REQUIRED ACTION:
With pictures excluded, repeat exactly the lines from the one containing "orange diamond: moved 1 px left, 1 px up" through the last line of the material below.

RECORDS FOR PROCESSING:
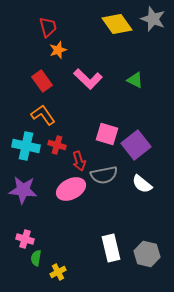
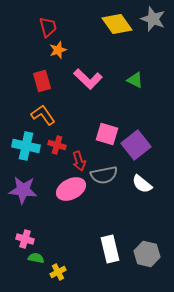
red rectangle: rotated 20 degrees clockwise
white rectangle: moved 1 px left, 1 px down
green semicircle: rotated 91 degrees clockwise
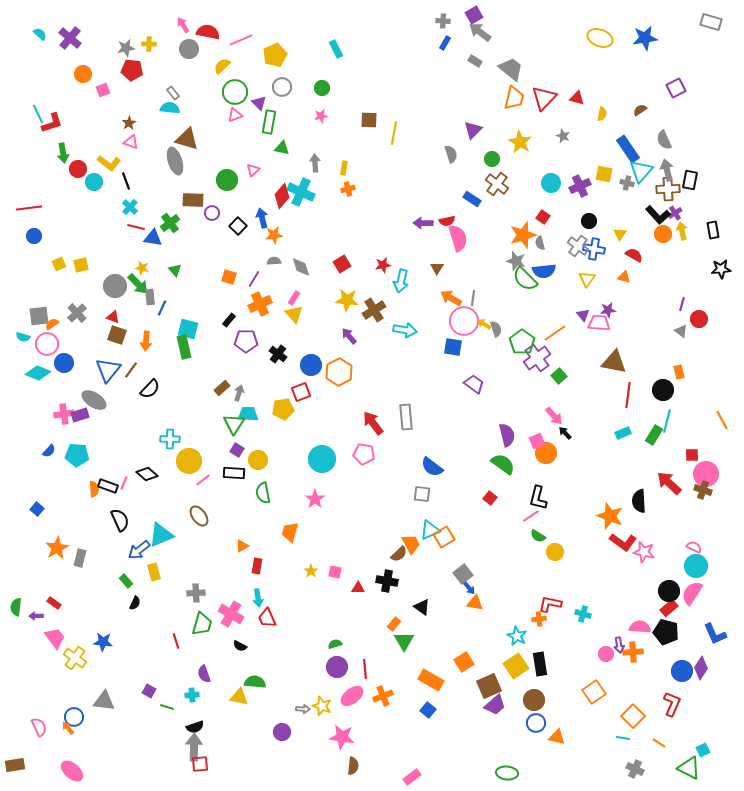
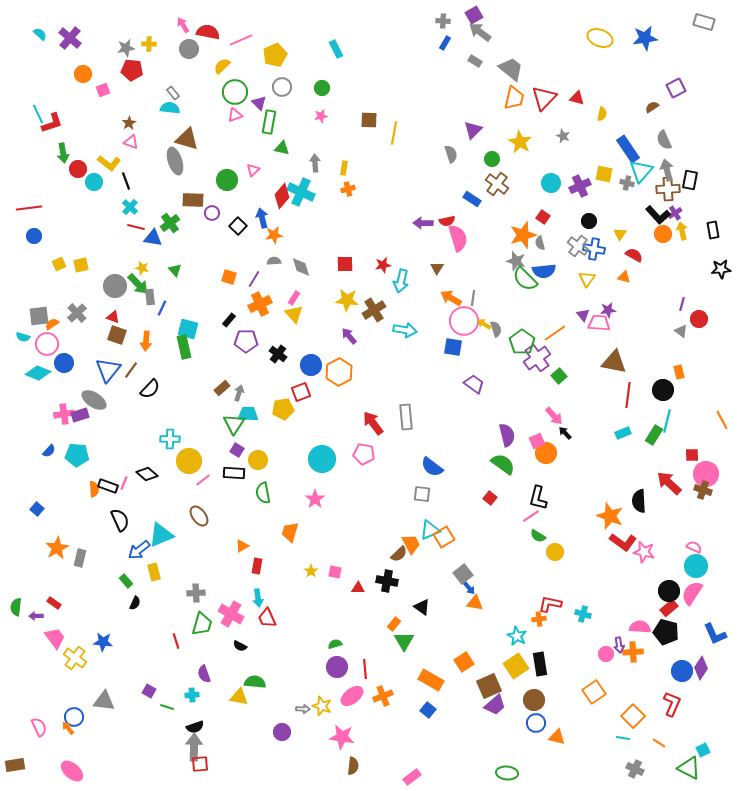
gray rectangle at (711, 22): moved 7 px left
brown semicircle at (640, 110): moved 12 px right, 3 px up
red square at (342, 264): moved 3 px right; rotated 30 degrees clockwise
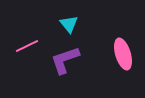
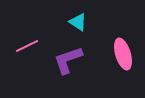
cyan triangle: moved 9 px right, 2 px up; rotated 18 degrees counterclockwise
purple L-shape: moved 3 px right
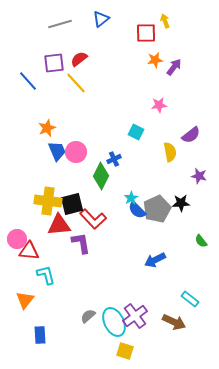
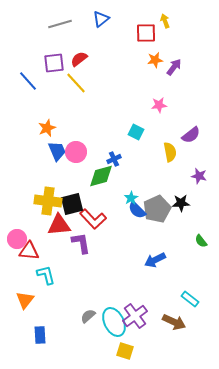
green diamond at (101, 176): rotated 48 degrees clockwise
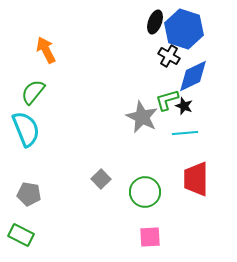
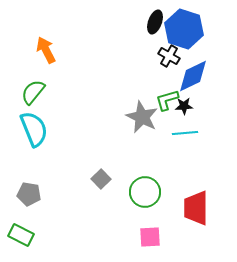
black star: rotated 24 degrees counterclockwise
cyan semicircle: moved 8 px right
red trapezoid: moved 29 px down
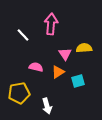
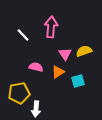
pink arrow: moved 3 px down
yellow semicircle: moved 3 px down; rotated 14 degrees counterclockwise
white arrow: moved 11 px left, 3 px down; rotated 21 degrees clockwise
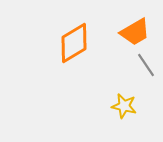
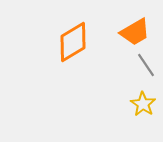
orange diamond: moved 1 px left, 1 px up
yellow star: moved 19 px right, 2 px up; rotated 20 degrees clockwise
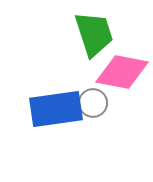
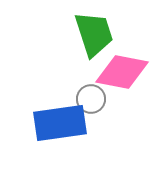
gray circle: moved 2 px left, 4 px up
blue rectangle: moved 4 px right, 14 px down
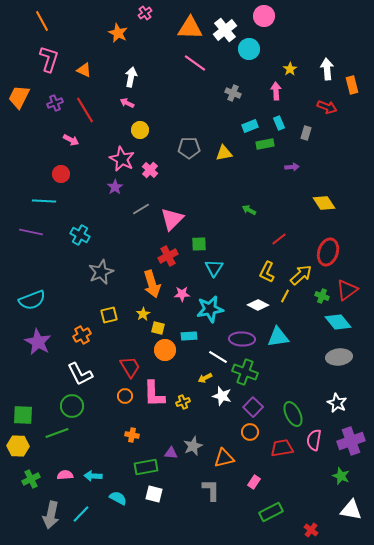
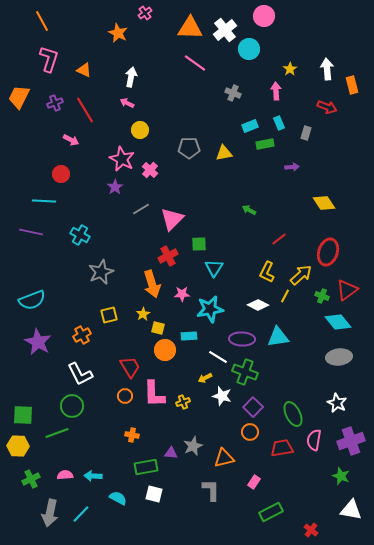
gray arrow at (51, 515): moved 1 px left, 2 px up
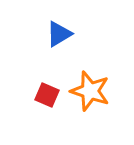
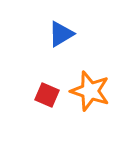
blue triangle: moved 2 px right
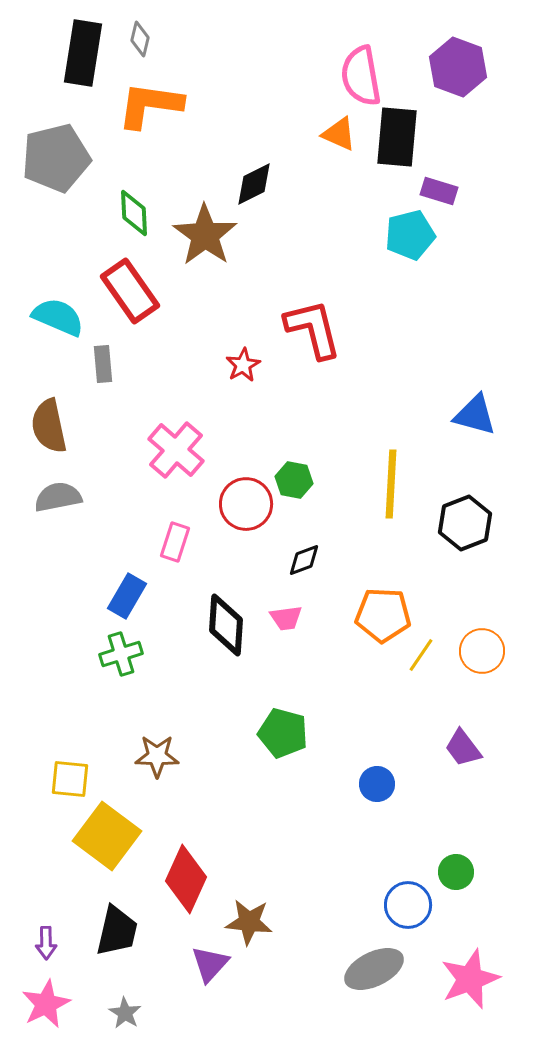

WORKED SOLUTION:
orange diamond: moved 1 px left, 1 px up
yellow star: moved 19 px right, 2 px up; rotated 20 degrees clockwise
gray circle: moved 2 px left, 4 px up
blue rectangle: moved 4 px right, 14 px down
gray arrow at (51, 515): moved 1 px left, 2 px up
blue triangle: moved 2 px right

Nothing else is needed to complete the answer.